_Task details_. All lines in the records below from the line with "C1: 220nF (DGND, N006) -> 100nF (DGND, N006)" through the line with "R6: 1.5k (+9V, N003) -> 2.4k (+9V, N003)" are to be given again exactly, both ends included; the pictures are to be left out.
◇ ◇ ◇
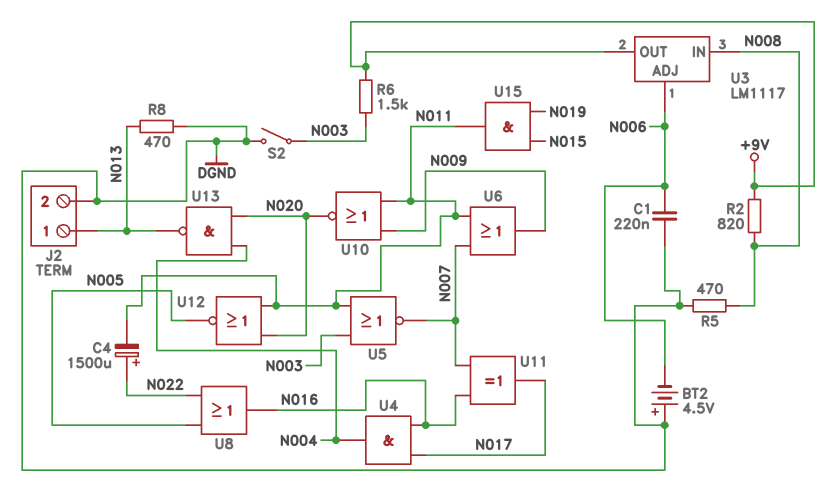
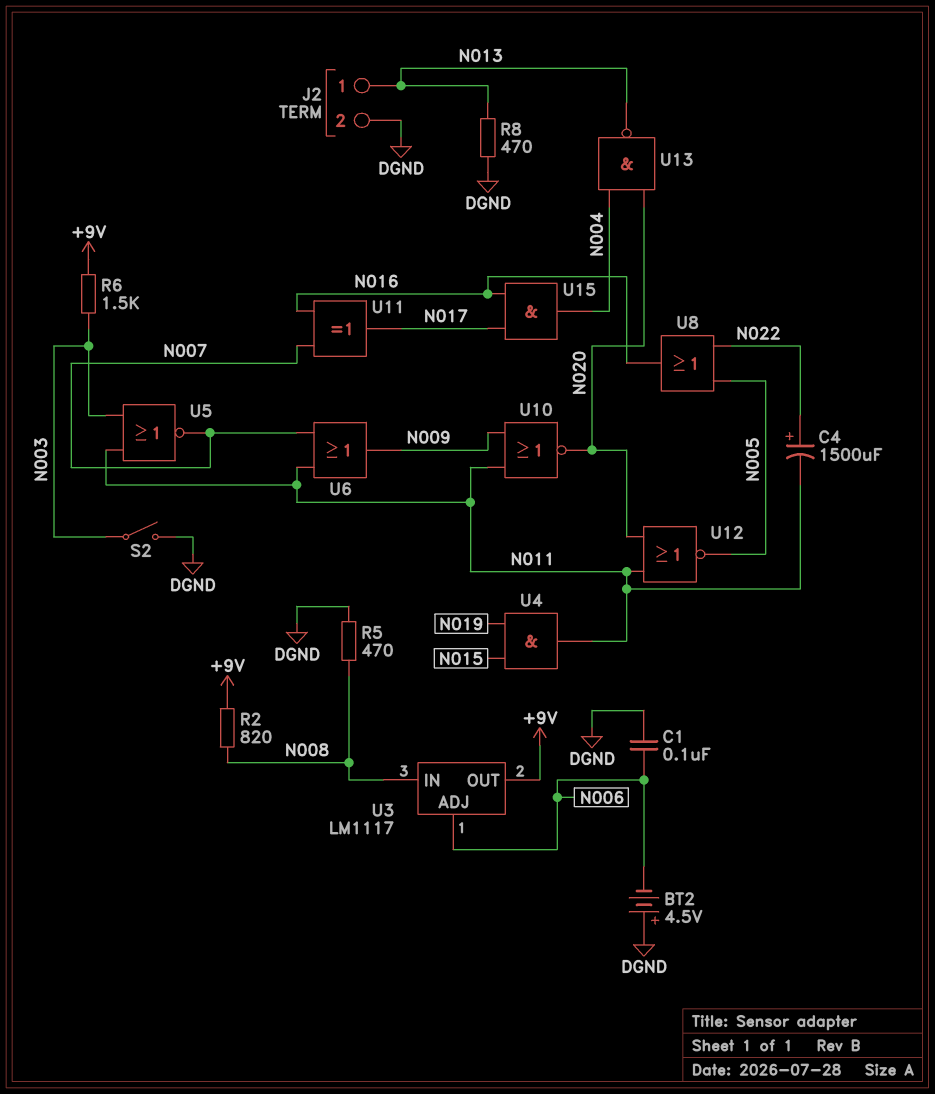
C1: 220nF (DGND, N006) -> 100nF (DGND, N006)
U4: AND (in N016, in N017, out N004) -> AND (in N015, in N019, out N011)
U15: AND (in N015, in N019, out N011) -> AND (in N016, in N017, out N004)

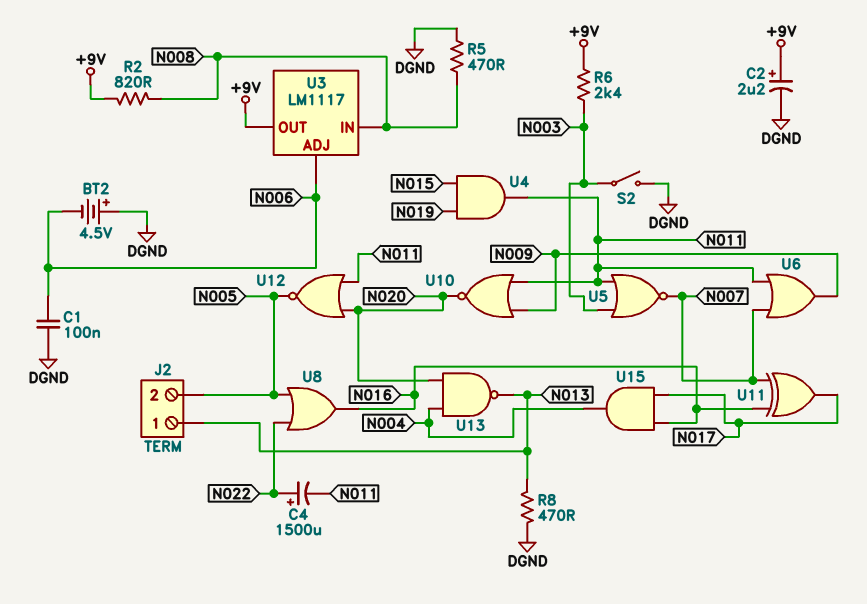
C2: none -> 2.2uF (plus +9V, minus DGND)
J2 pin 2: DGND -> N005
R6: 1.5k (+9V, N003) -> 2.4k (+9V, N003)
◇ ◇ ◇
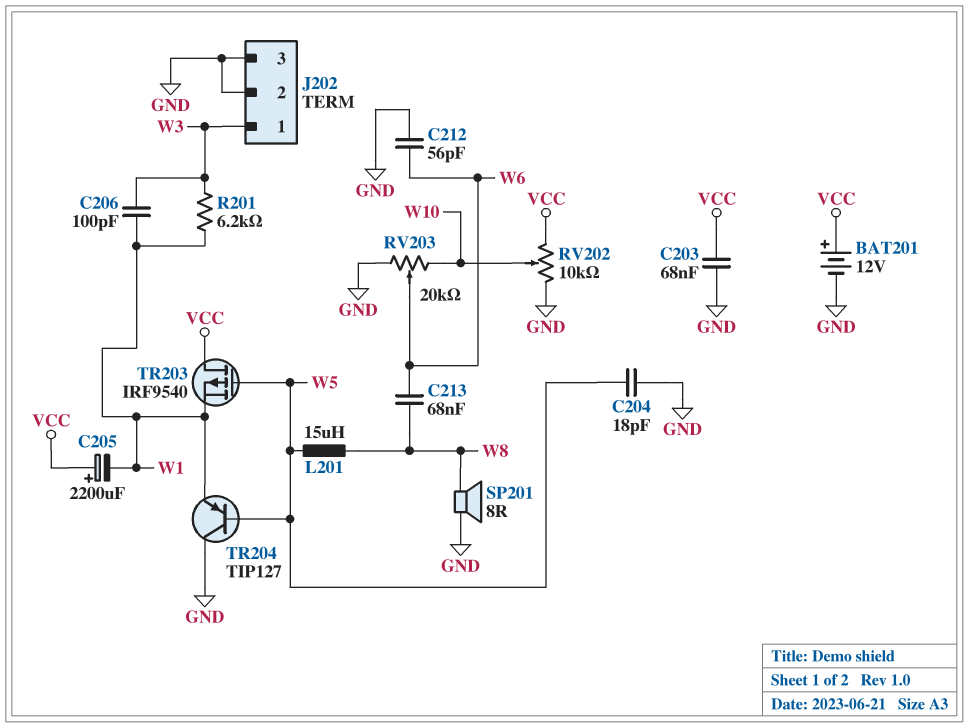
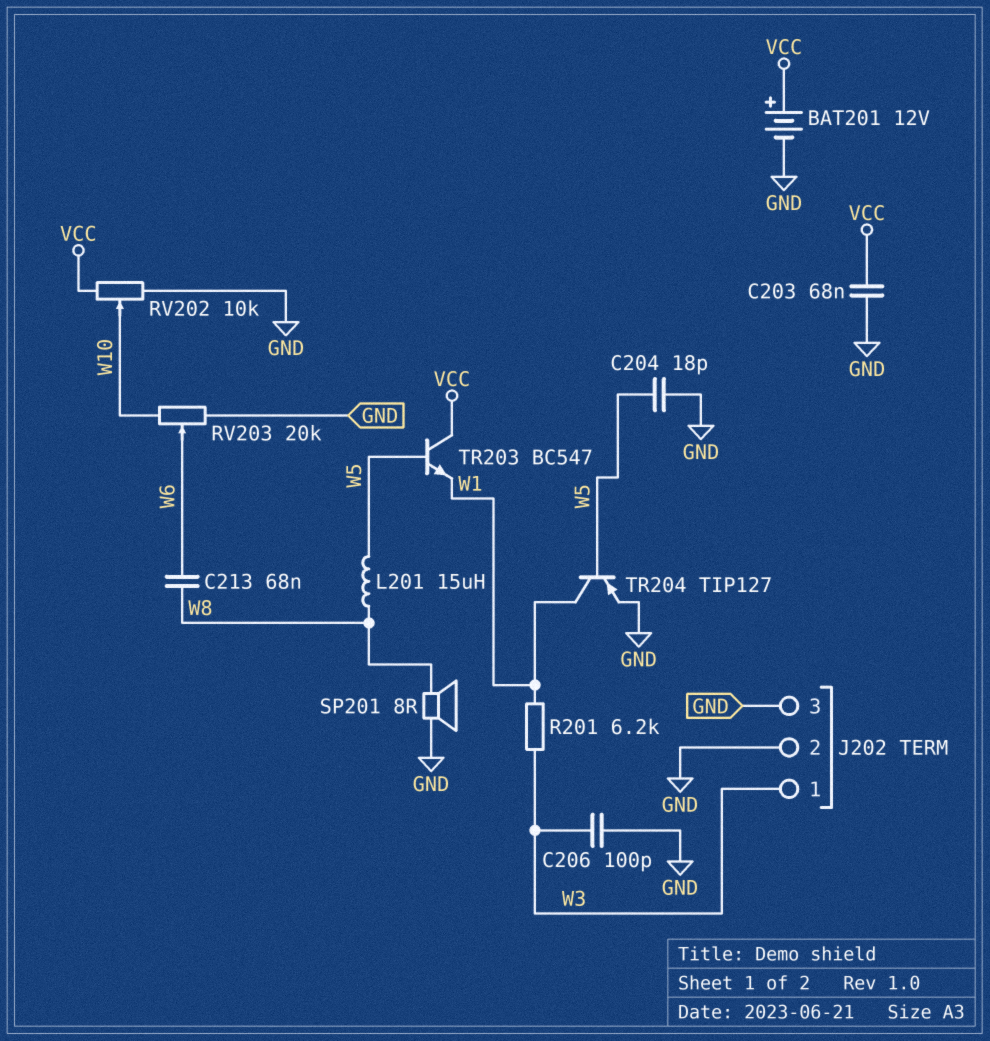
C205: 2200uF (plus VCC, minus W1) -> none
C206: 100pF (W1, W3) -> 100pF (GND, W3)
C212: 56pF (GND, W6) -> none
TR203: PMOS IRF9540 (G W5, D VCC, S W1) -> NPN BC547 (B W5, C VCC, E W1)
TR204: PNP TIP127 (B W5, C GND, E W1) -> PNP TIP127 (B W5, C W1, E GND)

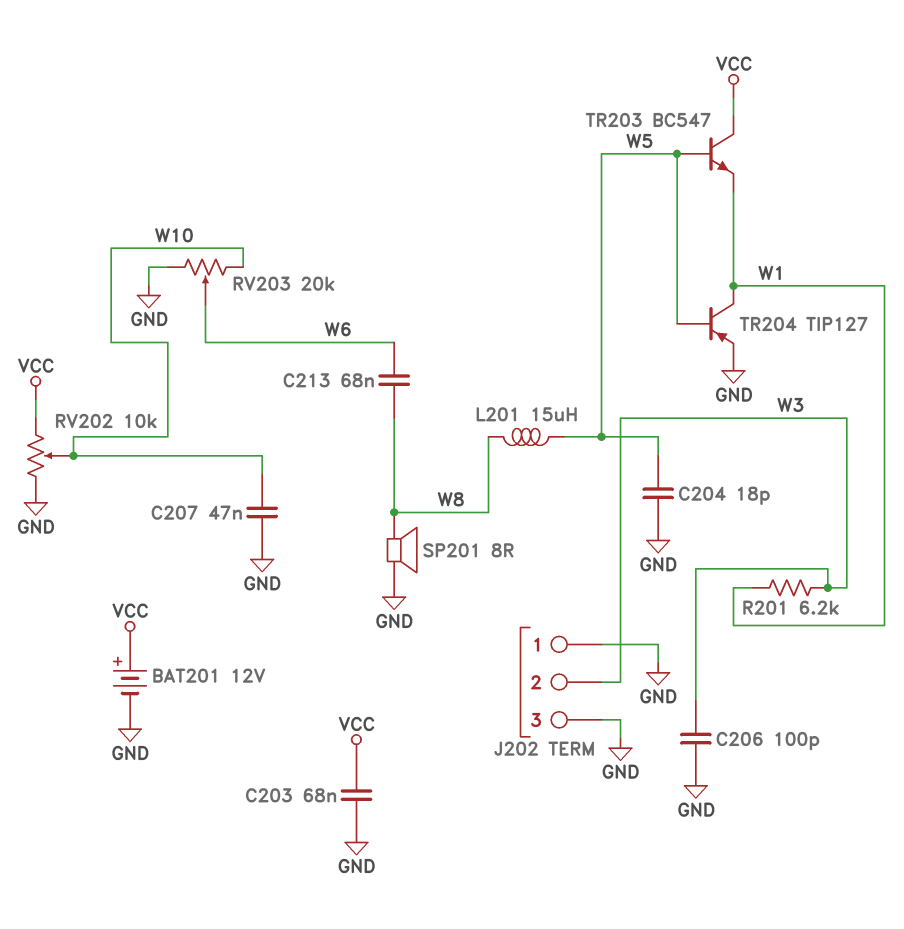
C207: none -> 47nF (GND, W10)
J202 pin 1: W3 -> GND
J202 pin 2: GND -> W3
◇ ◇ ◇
_Task solution_.
C1: 220nF (DGND, N006) -> 100nF (DGND, N006)
U4: AND (in N016, in N017, out N004) -> AND (in N015, in N019, out N011)
U15: AND (in N015, in N019, out N011) -> AND (in N016, in N017, out N004)

C2: none -> 2.2uF (plus +9V, minus DGND)
J2 pin 2: DGND -> N005
R6: 1.5k (+9V, N003) -> 2.4k (+9V, N003)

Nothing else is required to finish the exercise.